▸ **Work item**
Every record should be copied exactly, except that pictures are to be omitted.

◆ ◆ ◆

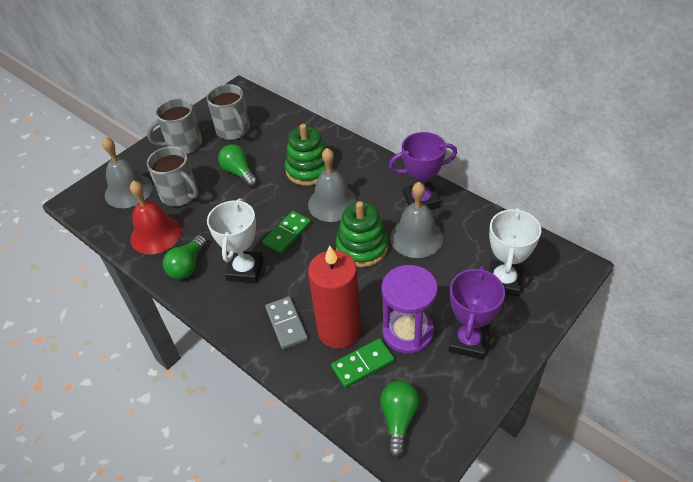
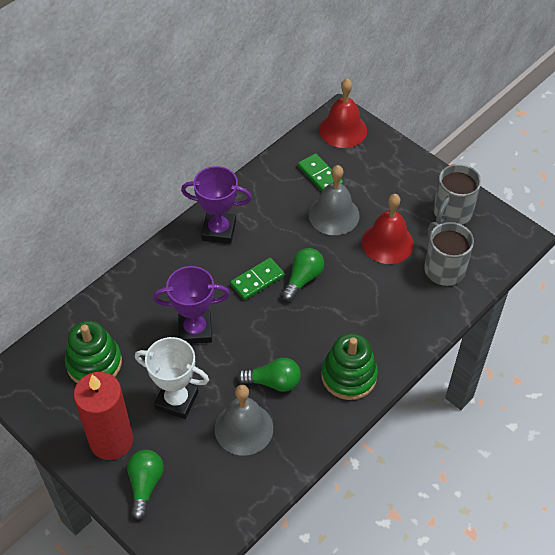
grey bell: 3 -> 2
grey domino: 1 -> 0
grey mug: 3 -> 2
purple hourglass: 1 -> 0
red bell: 1 -> 2
white trophy: 2 -> 1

◆ ◆ ◆

▸ **Exercise output**
grey bell: 3 -> 2
grey domino: 1 -> 0
grey mug: 3 -> 2
purple hourglass: 1 -> 0
red bell: 1 -> 2
white trophy: 2 -> 1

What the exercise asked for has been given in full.